-- PROVIDED ENTRIES follows --

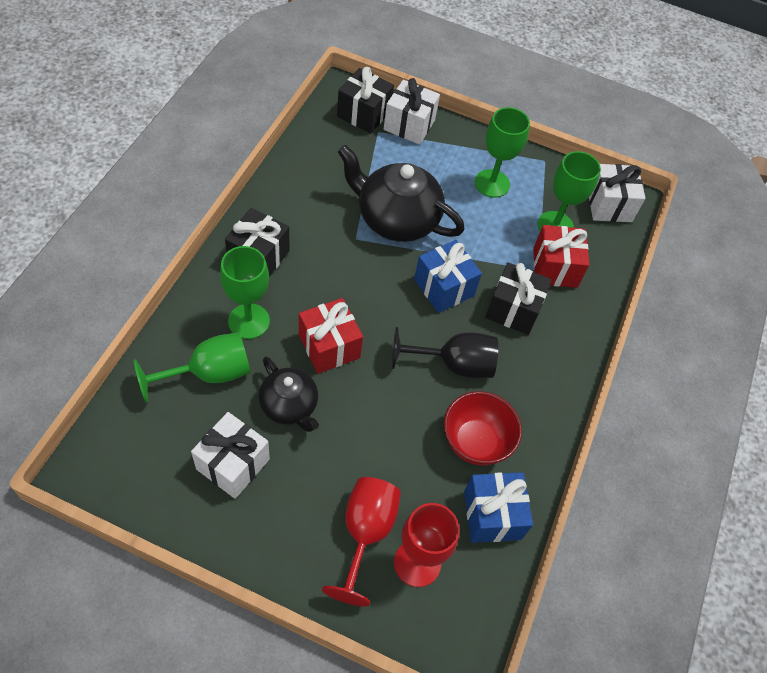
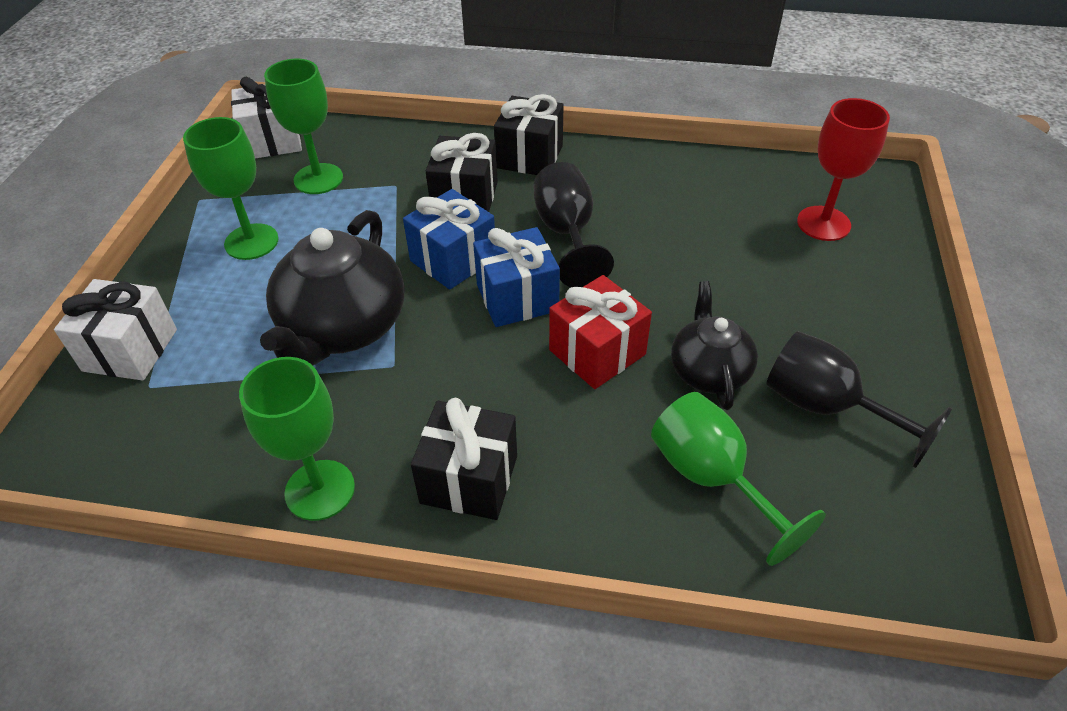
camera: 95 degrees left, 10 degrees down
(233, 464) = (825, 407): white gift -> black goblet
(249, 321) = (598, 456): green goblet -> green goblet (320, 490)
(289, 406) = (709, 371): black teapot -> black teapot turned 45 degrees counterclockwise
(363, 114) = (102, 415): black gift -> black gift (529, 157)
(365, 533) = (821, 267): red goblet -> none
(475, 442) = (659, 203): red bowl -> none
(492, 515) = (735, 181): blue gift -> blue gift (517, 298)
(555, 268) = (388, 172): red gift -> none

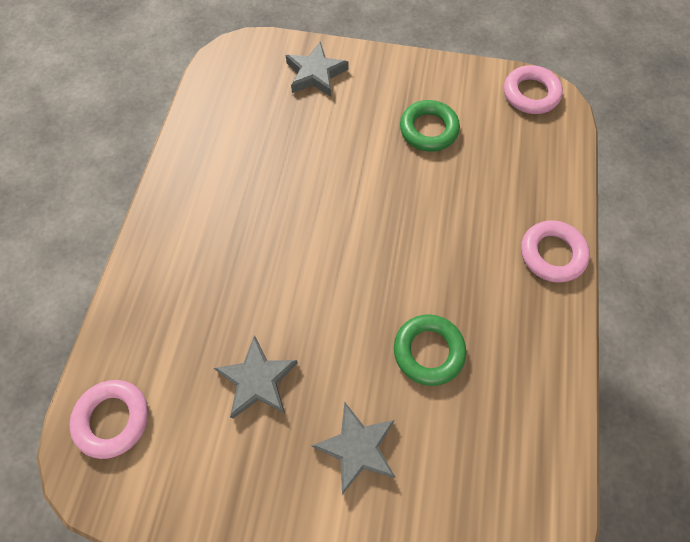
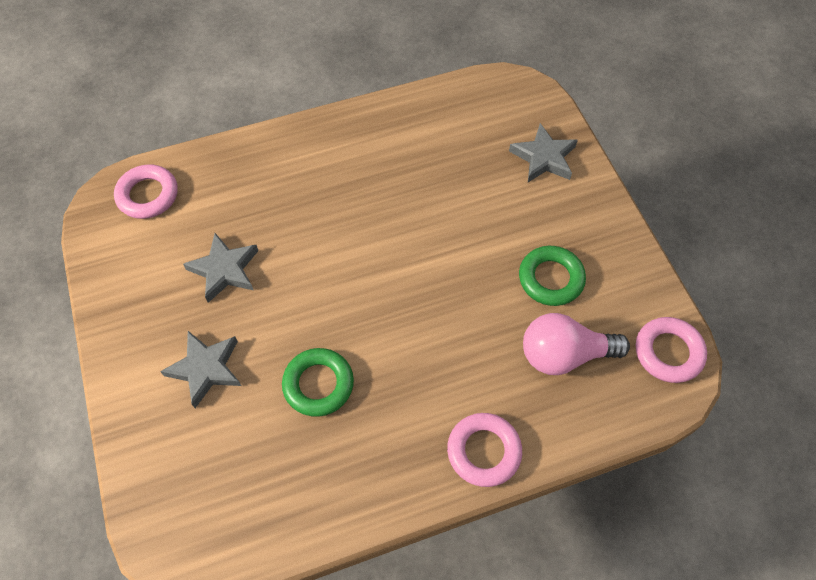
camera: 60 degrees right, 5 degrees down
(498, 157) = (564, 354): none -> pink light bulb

-- PROVIDED ENTRIES concluded --

#### WHAT YOU SHOULD DO
All of the data above should be printed again exactly, though none of the pictures belong in the copy.

#### EXERCISE OUTPUT
camera: 95 degrees left, 10 degrees down
(233, 464) = (825, 407): white gift -> black goblet
(249, 321) = (598, 456): green goblet -> green goblet (320, 490)
(289, 406) = (709, 371): black teapot -> black teapot turned 45 degrees counterclockwise
(363, 114) = (102, 415): black gift -> black gift (529, 157)
(365, 533) = (821, 267): red goblet -> none
(475, 442) = (659, 203): red bowl -> none
(492, 515) = (735, 181): blue gift -> blue gift (517, 298)
(555, 268) = (388, 172): red gift -> none

camera: 60 degrees right, 5 degrees down
(498, 157) = (564, 354): none -> pink light bulb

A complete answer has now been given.